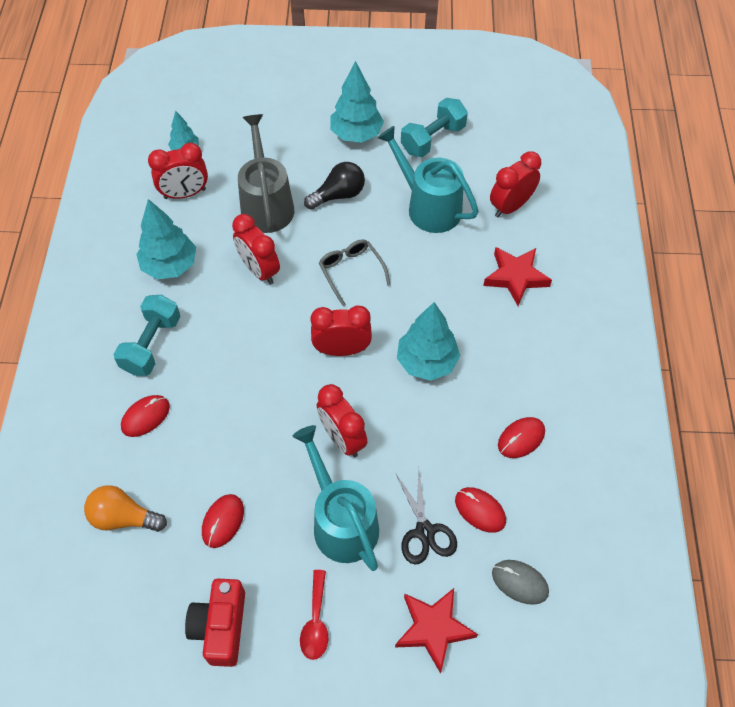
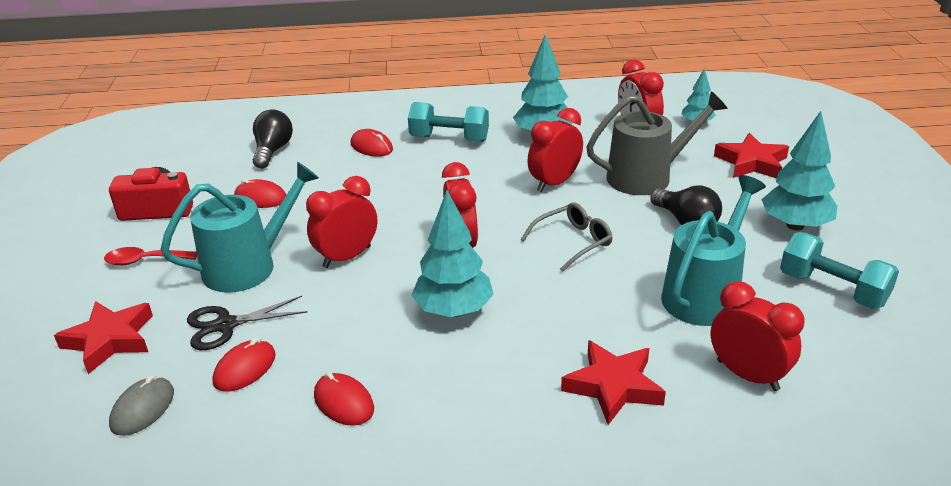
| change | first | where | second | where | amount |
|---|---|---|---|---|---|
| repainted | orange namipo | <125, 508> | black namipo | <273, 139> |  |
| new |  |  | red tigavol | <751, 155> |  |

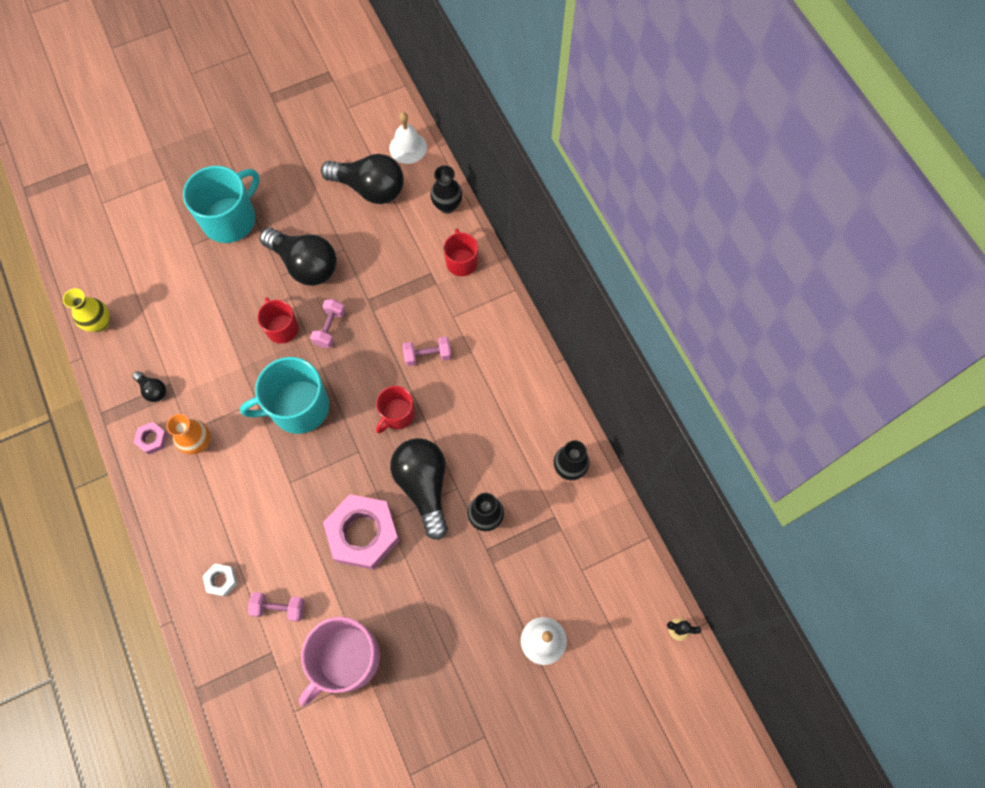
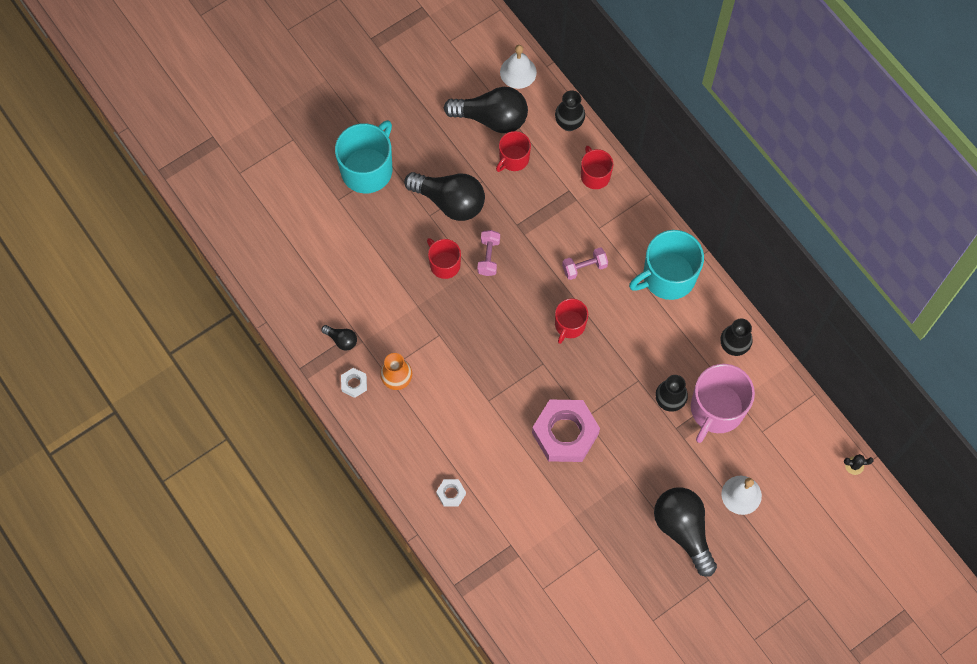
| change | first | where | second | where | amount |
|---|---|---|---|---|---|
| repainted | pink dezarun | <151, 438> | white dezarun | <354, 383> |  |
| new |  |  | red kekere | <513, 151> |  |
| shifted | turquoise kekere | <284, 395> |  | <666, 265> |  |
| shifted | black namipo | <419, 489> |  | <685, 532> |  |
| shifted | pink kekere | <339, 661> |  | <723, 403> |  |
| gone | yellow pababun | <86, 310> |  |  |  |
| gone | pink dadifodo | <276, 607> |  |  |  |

■ ■ ■

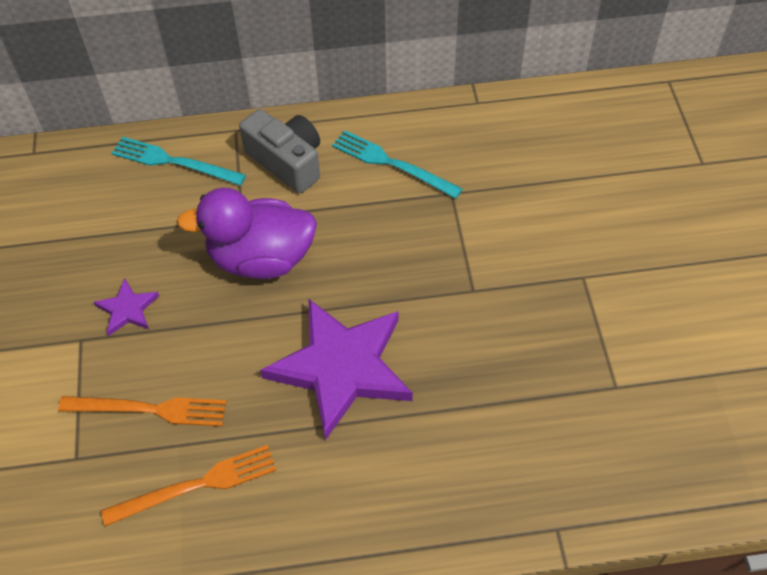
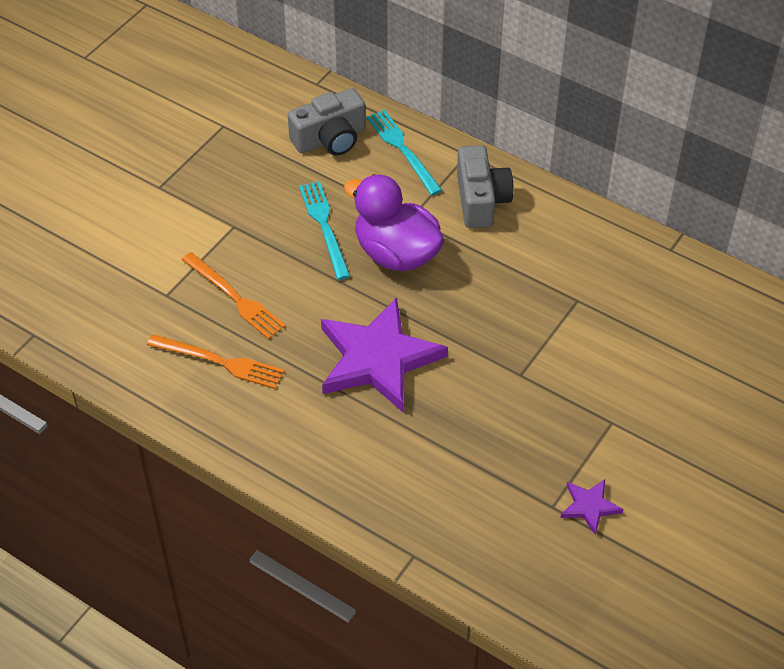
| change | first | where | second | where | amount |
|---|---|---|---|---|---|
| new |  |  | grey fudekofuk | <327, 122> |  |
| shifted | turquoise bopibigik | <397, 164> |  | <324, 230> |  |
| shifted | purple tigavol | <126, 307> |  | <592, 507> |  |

■ ■ ■

● **Work to complete**:
An exact copy is needed. It runs from the line above containing "repainted | orange" down to the line containing "gone | pink", both included, with no pictures.

● **Task result**:
| repainted | orange namipo | <125, 508> | black namipo | <273, 139> |  |
| new |  |  | red tigavol | <751, 155> |  |

| change | first | where | second | where | amount |
|---|---|---|---|---|---|
| repainted | pink dezarun | <151, 438> | white dezarun | <354, 383> |  |
| new |  |  | red kekere | <513, 151> |  |
| shifted | turquoise kekere | <284, 395> |  | <666, 265> |  |
| shifted | black namipo | <419, 489> |  | <685, 532> |  |
| shifted | pink kekere | <339, 661> |  | <723, 403> |  |
| gone | yellow pababun | <86, 310> |  |  |  |
| gone | pink dadifodo | <276, 607> |  |  |  |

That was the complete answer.